- _EXERCISE DIRECTIONS_: All of the records below need to be written out exactly, but without the pictures.

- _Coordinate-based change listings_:
################
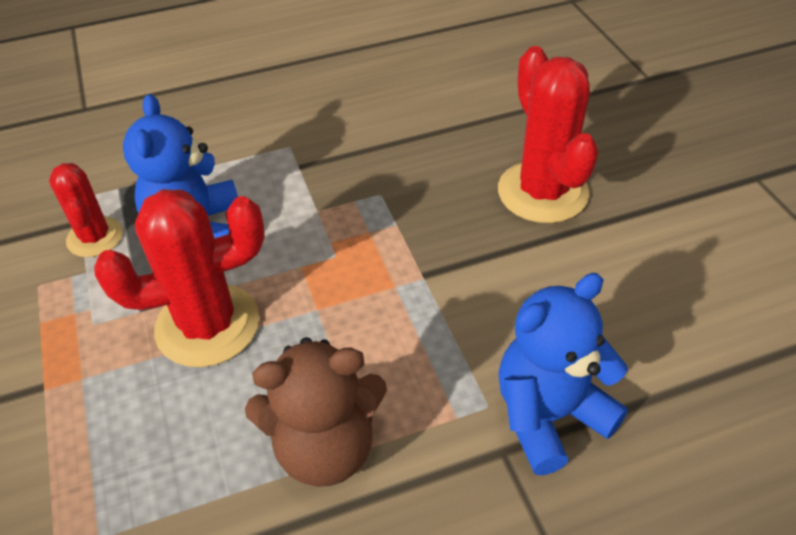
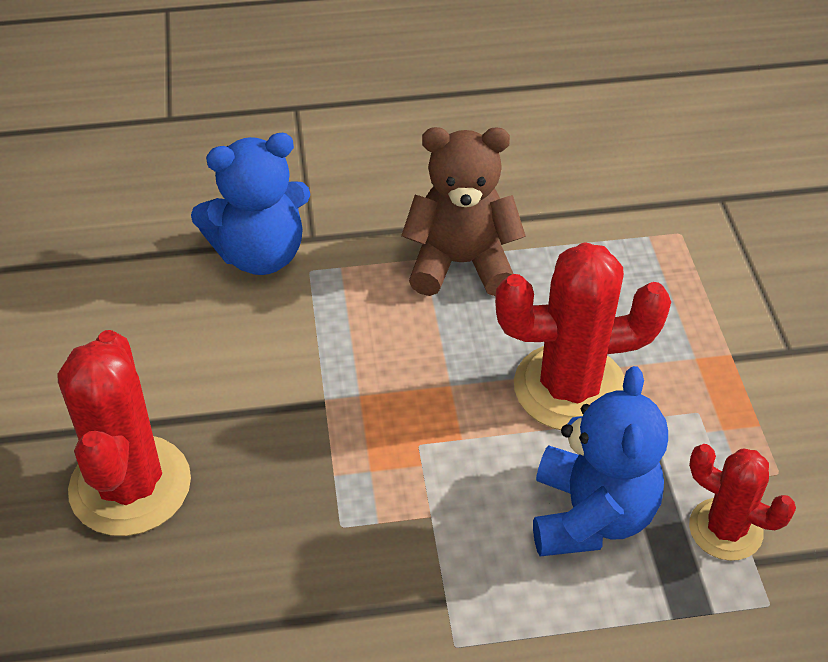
camera: 170 degrees left, 0 degrees up
(95, 237) = (725, 529): red cactus -> red cactus turned 45 degrees counterclockwise

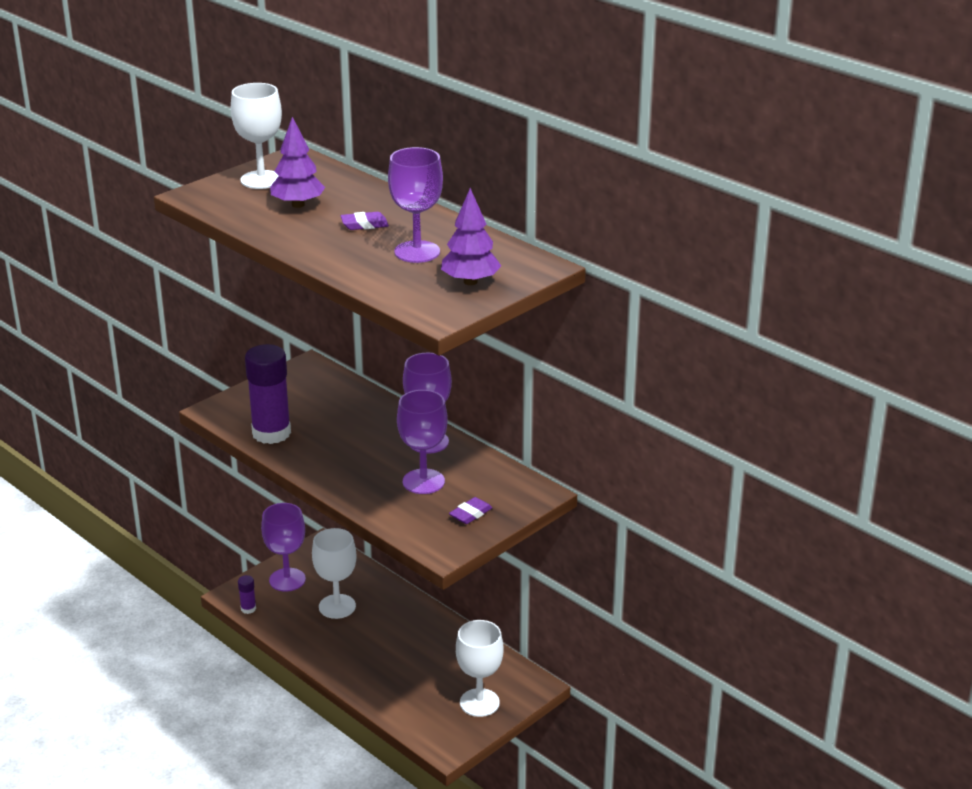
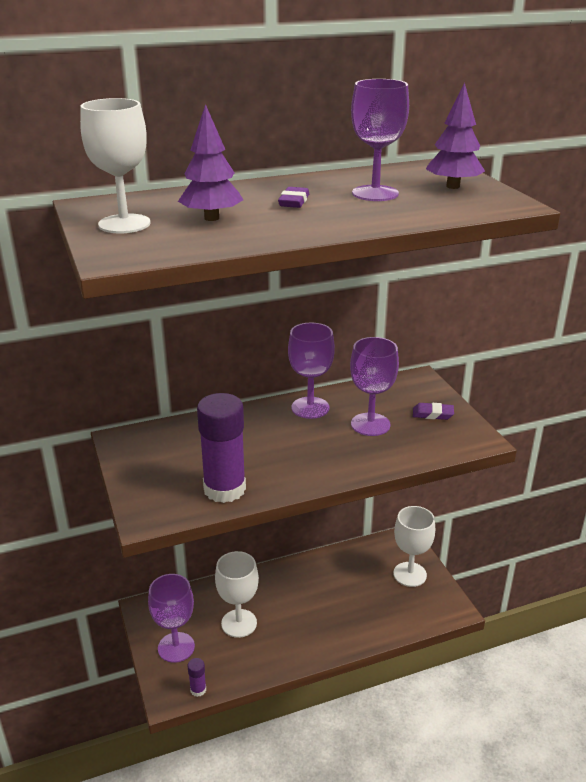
camera: 65 degrees left, 0 degrees up
(470, 514) = (432, 414): purple eraser -> purple eraser turned 60 degrees counterclockwise

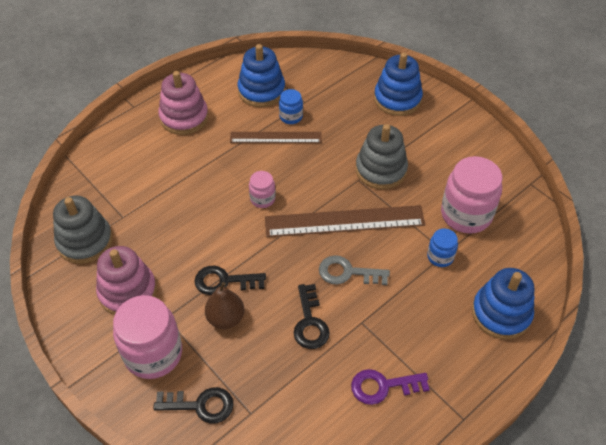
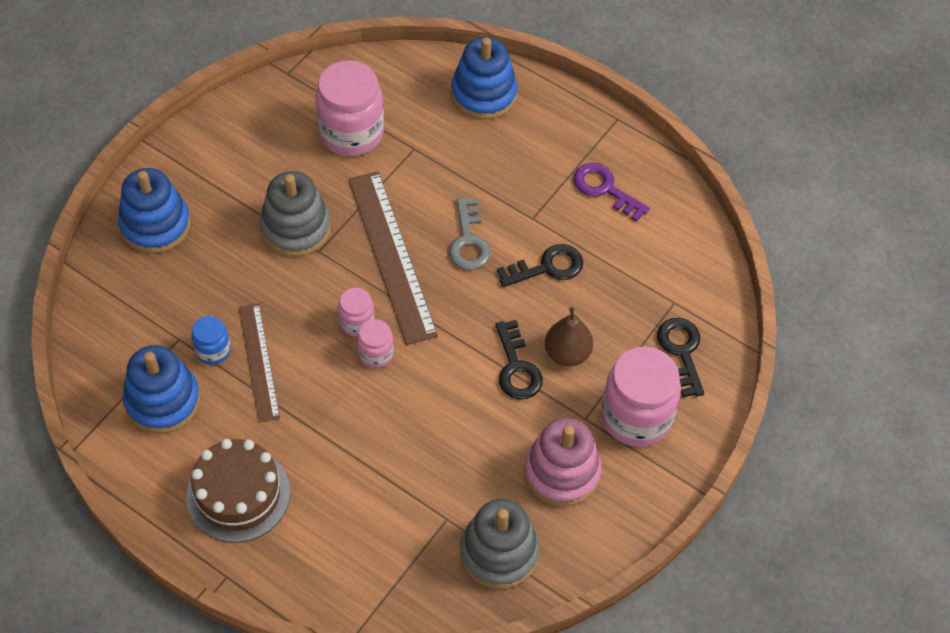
camera: 105 degrees left, 5 degrees up
(184, 117) = (238, 494): pink stacking toy -> brown cake
(291, 192) = (357, 322): none -> pink jar
(382, 386) = (604, 189): purple key -> purple key turned 150 degrees clockwise
(440, 257) = (421, 153): blue jar -> none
################
- _RESULT FOR THIS TASK_:
camera: 170 degrees left, 0 degrees up
(95, 237) = (725, 529): red cactus -> red cactus turned 45 degrees counterclockwise

camera: 65 degrees left, 0 degrees up
(470, 514) = (432, 414): purple eraser -> purple eraser turned 60 degrees counterclockwise

camera: 105 degrees left, 5 degrees up
(184, 117) = (238, 494): pink stacking toy -> brown cake
(291, 192) = (357, 322): none -> pink jar
(382, 386) = (604, 189): purple key -> purple key turned 150 degrees clockwise
(440, 257) = (421, 153): blue jar -> none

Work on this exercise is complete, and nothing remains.